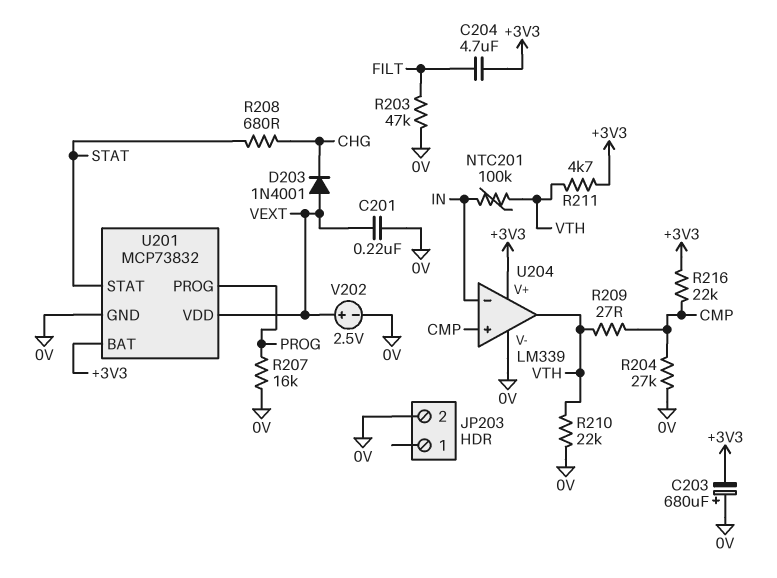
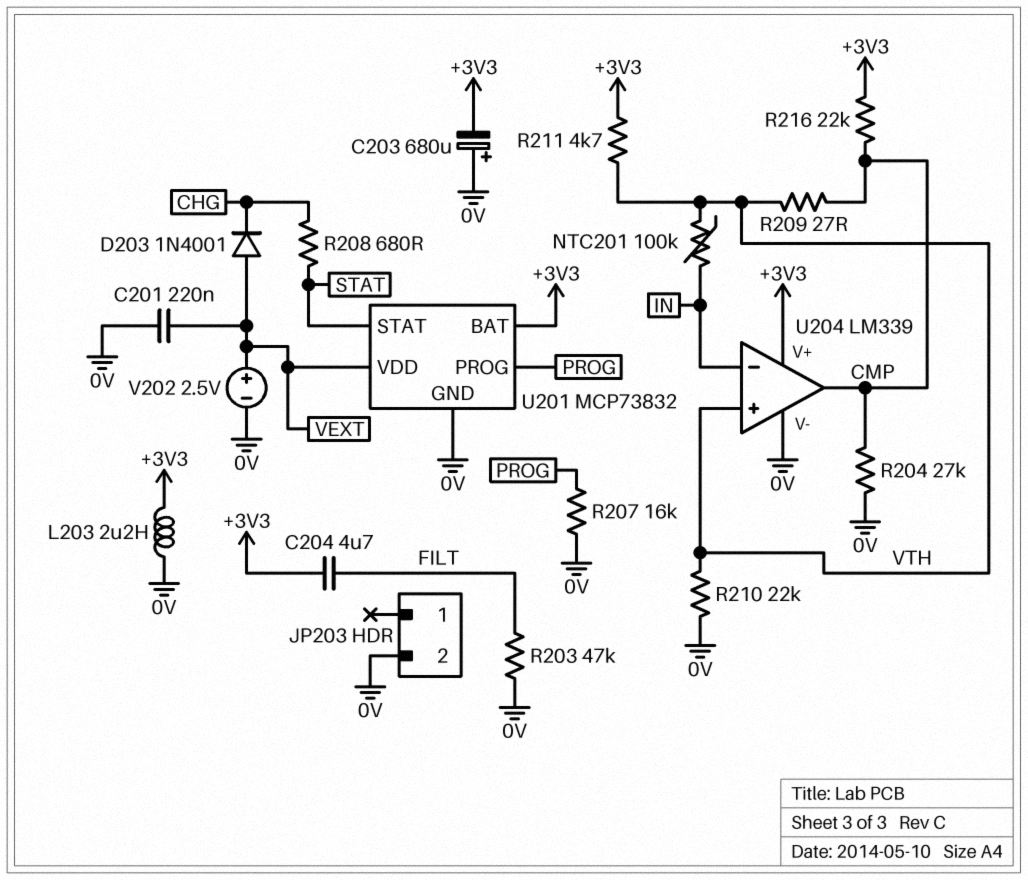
L203: none -> 2.2uH (+3V3, 0V)
U204 pin in+: CMP -> VTH
U204 pin out: VTH -> CMP

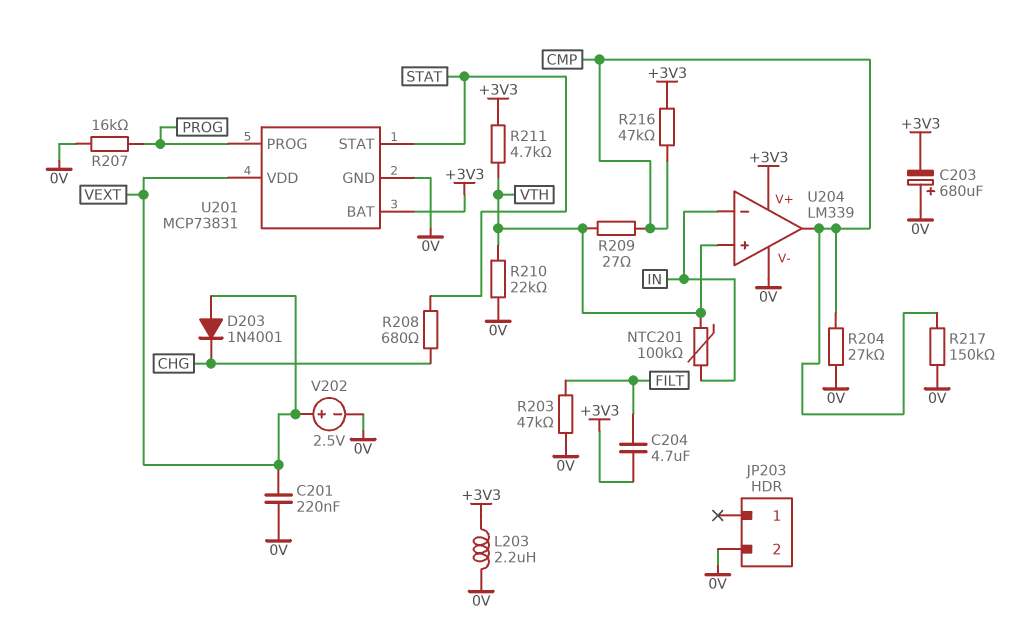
R216: 22k (+3V3, CMP) -> 47k (+3V3, CMP)
R217: none -> 150k (0V, CMP)
U201: MCP73832 -> MCP73831

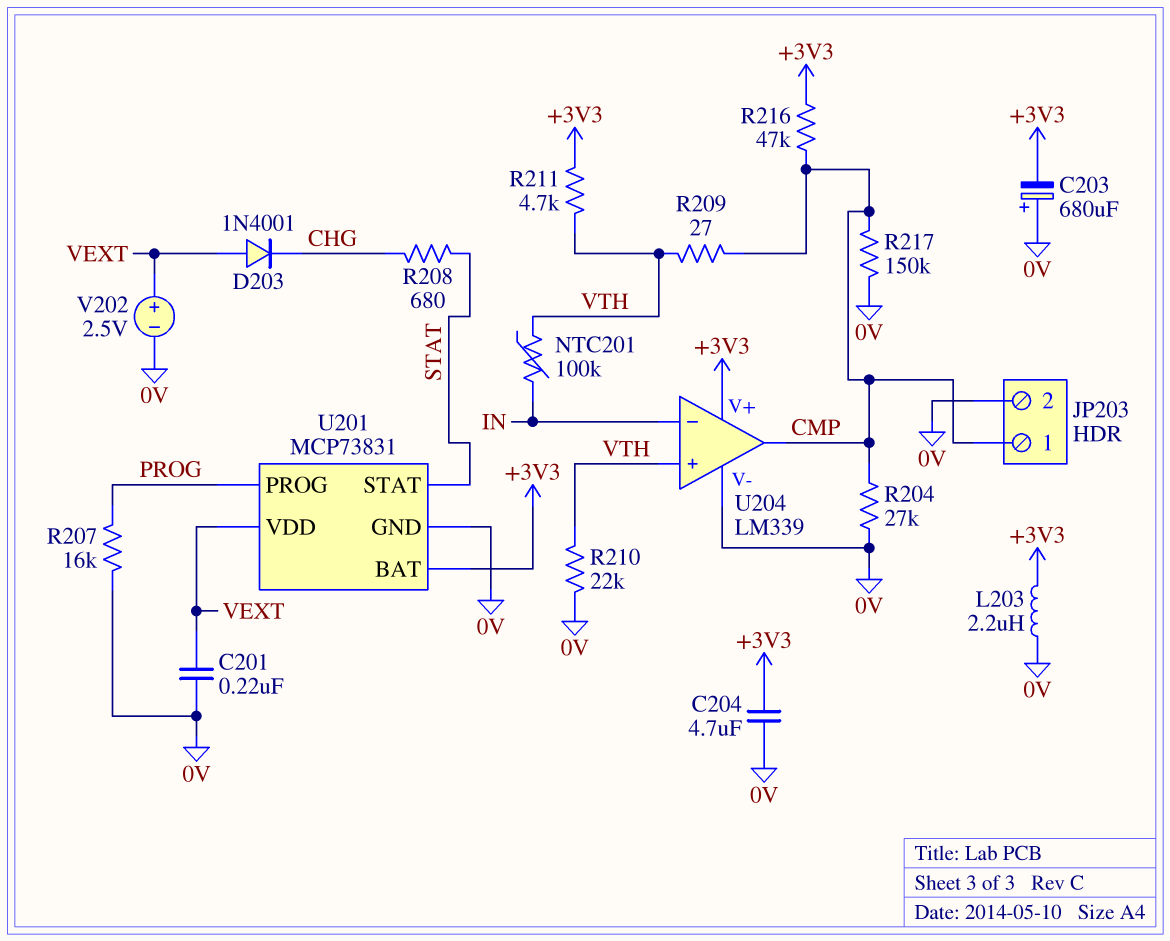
C204: 4.7uF (+3V3, FILT) -> 4.7uF (+3V3, 0V)
JP203 pin 1: none -> CMP
R203: 47k (0V, FILT) -> none

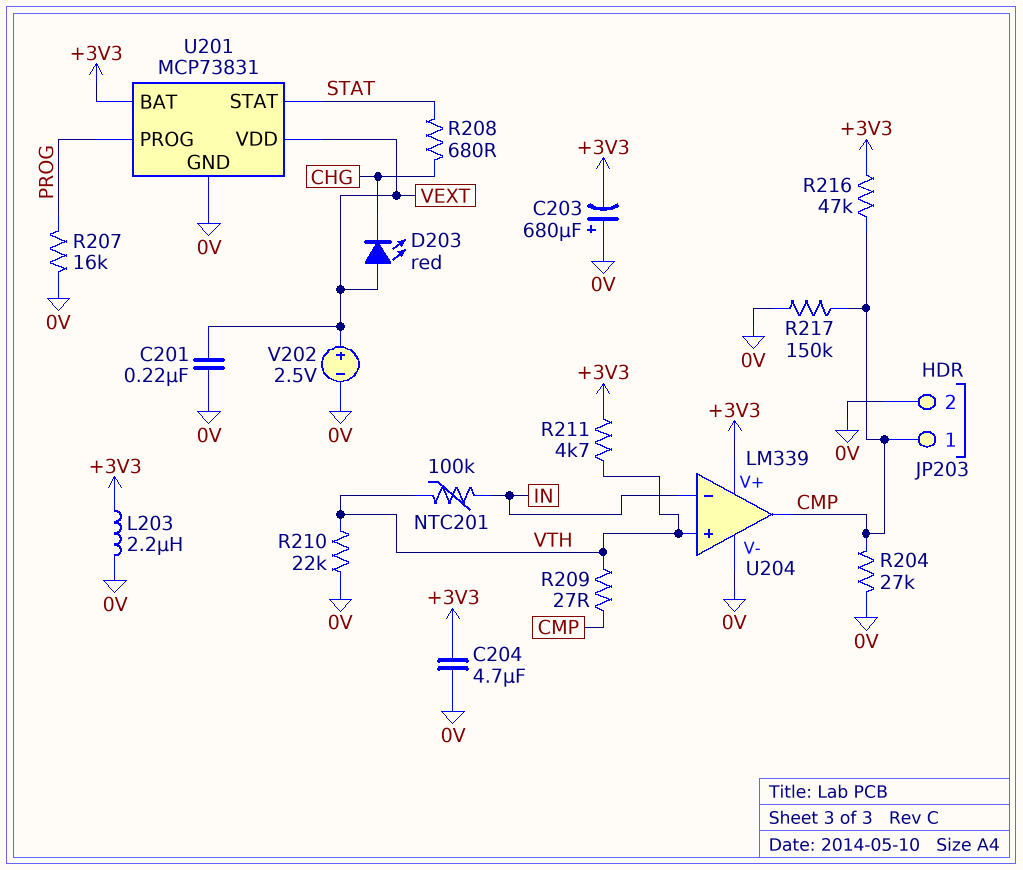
D203: diode 1N4001 (A VEXT, K CHG) -> LED red (A VEXT, K CHG)

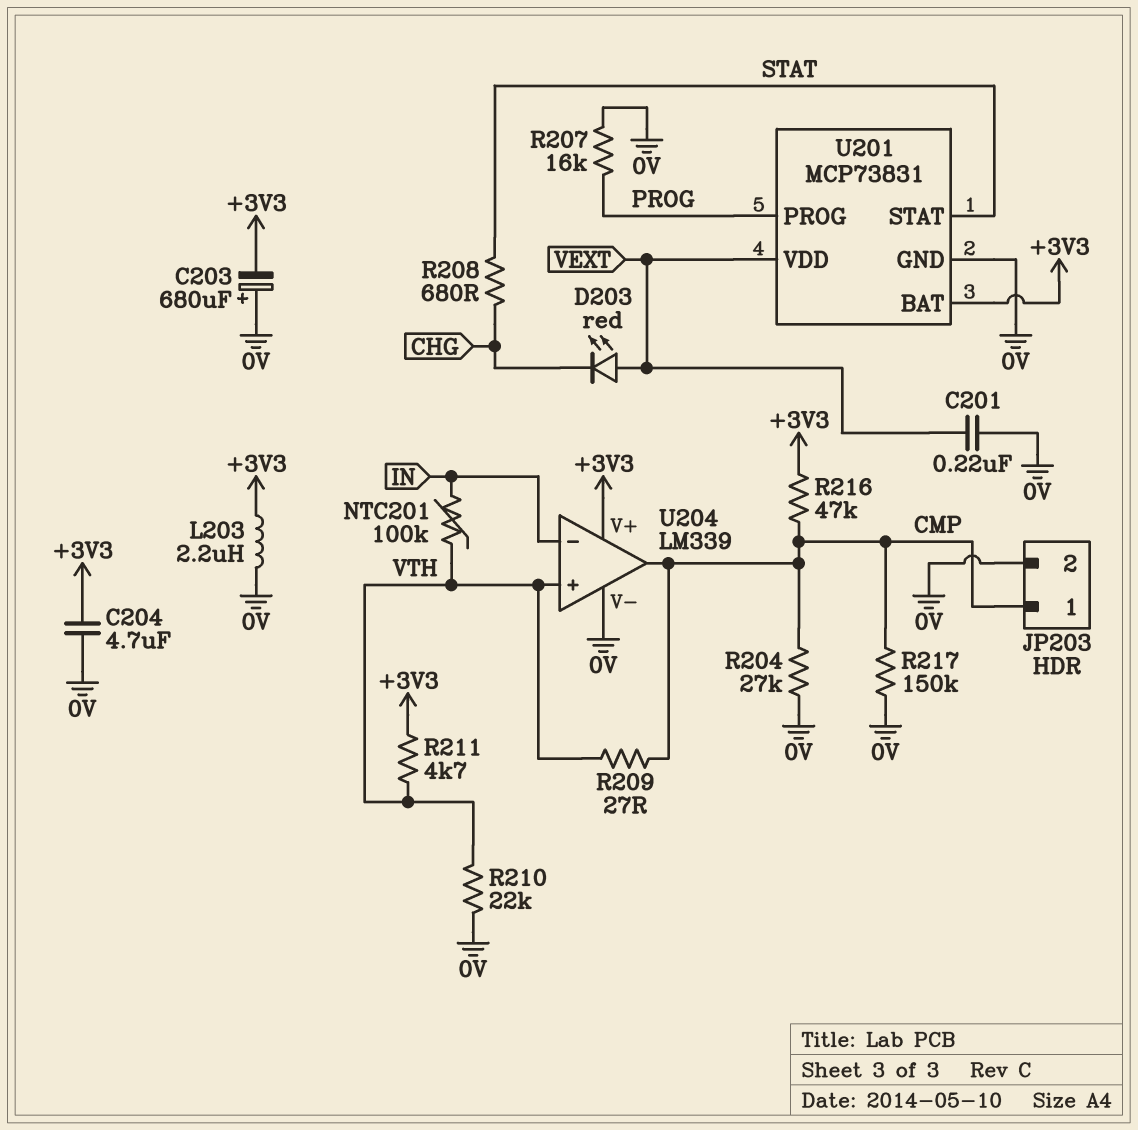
V202: 2.5V (plus VEXT, minus 0V) -> none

■ **Exercise directions**: Starting with the line that contains "U204 pin in+: CMP -> VTH", copy every line word for word through the end of the listing above, but leave out the pictures.

■ **Expected output**:
U204 pin in+: CMP -> VTH
U204 pin out: VTH -> CMP

R216: 22k (+3V3, CMP) -> 47k (+3V3, CMP)
R217: none -> 150k (0V, CMP)
U201: MCP73832 -> MCP73831

C204: 4.7uF (+3V3, FILT) -> 4.7uF (+3V3, 0V)
JP203 pin 1: none -> CMP
R203: 47k (0V, FILT) -> none

D203: diode 1N4001 (A VEXT, K CHG) -> LED red (A VEXT, K CHG)

V202: 2.5V (plus VEXT, minus 0V) -> none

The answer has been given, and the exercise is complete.